- _Task description_
The word "zener" marks the lines to keep; find each one in the data and copy it.

******

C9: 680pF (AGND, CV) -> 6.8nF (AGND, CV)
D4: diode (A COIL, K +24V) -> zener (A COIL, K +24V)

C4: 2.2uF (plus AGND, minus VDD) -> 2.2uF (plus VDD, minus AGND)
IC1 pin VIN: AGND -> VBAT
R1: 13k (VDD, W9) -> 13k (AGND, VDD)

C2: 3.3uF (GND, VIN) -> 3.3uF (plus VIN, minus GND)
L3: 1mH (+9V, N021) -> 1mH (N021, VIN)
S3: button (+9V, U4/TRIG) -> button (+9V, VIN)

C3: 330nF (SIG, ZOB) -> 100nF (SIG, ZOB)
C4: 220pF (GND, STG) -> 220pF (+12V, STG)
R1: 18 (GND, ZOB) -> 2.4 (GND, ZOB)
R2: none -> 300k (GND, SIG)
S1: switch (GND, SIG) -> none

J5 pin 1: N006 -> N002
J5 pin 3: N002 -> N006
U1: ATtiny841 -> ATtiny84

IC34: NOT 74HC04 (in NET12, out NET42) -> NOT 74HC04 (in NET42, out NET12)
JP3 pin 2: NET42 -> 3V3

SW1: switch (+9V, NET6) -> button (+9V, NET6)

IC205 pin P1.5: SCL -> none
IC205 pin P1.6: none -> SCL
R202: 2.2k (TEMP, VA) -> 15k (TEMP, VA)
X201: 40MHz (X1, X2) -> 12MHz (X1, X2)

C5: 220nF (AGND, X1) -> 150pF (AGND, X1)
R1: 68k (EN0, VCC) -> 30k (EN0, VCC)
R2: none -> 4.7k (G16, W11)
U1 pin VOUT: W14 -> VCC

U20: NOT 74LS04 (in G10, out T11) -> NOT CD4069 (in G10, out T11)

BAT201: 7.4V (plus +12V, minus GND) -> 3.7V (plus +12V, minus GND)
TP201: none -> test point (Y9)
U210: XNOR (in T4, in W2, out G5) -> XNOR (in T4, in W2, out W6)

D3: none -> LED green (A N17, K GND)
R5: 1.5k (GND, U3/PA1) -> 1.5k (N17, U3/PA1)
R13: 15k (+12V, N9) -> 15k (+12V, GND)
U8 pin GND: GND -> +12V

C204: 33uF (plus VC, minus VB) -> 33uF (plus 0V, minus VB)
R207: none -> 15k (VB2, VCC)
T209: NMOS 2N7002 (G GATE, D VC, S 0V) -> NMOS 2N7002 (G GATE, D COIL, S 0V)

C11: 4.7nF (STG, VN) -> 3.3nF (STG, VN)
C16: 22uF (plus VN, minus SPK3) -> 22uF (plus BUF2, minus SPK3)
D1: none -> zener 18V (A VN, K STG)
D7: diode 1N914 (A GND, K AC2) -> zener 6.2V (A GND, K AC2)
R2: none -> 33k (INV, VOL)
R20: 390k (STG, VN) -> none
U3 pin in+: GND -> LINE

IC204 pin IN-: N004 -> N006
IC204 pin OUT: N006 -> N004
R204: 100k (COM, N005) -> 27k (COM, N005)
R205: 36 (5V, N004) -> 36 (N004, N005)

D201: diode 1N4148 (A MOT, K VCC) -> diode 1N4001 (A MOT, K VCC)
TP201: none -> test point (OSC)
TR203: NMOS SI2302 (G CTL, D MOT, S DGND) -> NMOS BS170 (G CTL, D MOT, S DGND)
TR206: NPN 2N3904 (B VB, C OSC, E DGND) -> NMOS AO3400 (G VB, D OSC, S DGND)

******

- _Solution below_
D4: diode (A COIL, K +24V) -> zener (A COIL, K +24V)
D1: none -> zener 18V (A VN, K STG)
D7: diode 1N914 (A GND, K AC2) -> zener 6.2V (A GND, K AC2)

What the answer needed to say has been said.